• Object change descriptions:
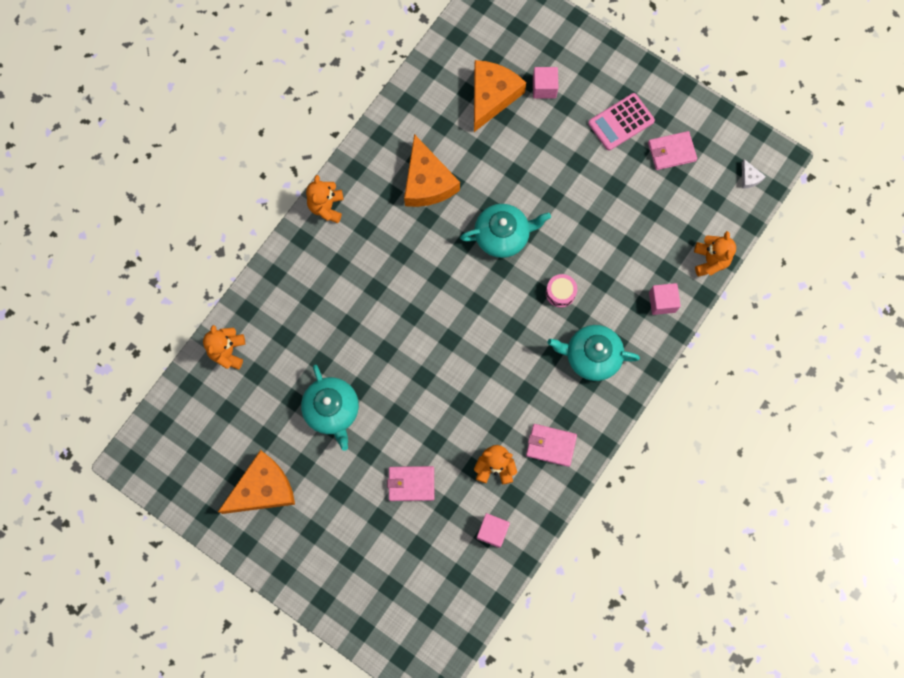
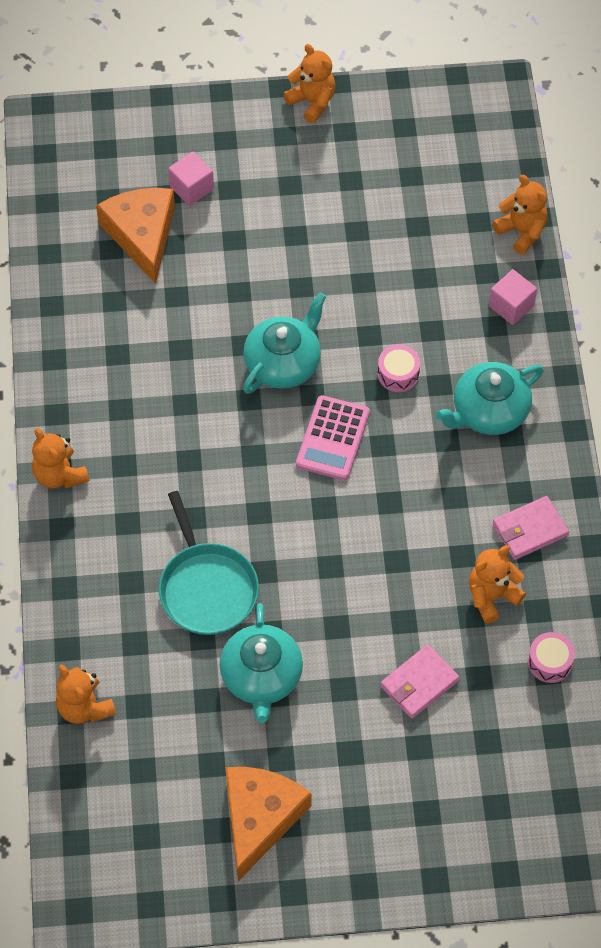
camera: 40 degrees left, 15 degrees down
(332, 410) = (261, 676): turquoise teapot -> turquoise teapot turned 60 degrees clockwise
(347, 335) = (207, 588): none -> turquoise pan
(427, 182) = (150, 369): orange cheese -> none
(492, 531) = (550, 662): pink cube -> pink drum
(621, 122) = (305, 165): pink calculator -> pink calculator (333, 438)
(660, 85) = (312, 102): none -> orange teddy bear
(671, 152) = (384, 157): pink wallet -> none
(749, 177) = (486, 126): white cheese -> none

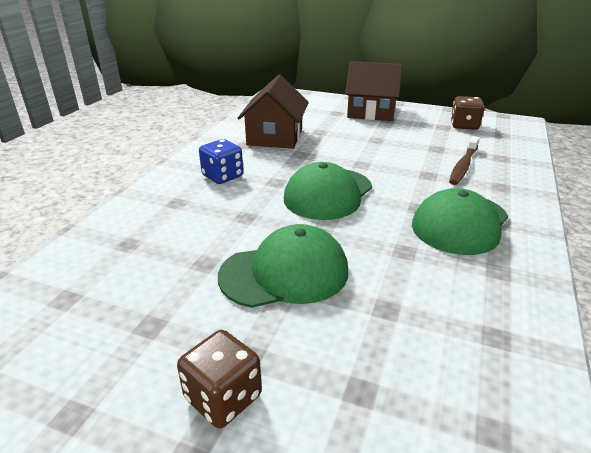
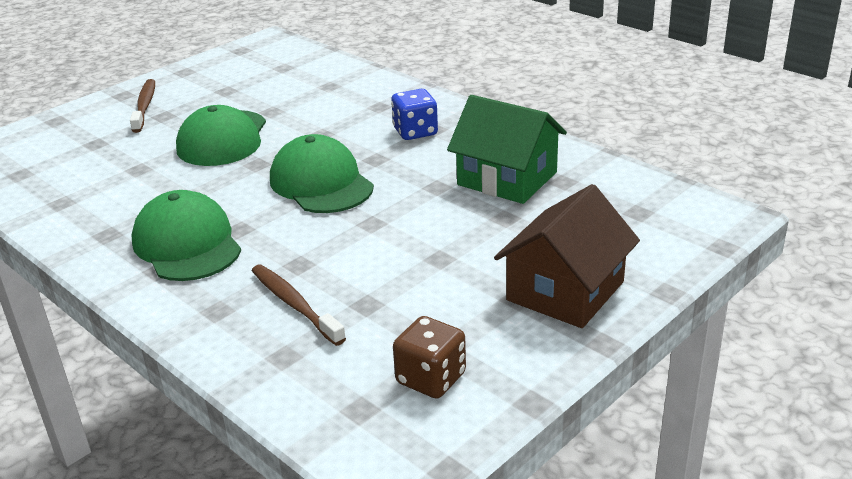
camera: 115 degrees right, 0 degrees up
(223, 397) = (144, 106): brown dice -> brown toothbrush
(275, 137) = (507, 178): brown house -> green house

• Assigned task: Show every line of the records above that contains the word "camera".

• Answer for this exercise:
camera: 40 degrees left, 15 degrees down
camera: 115 degrees right, 0 degrees up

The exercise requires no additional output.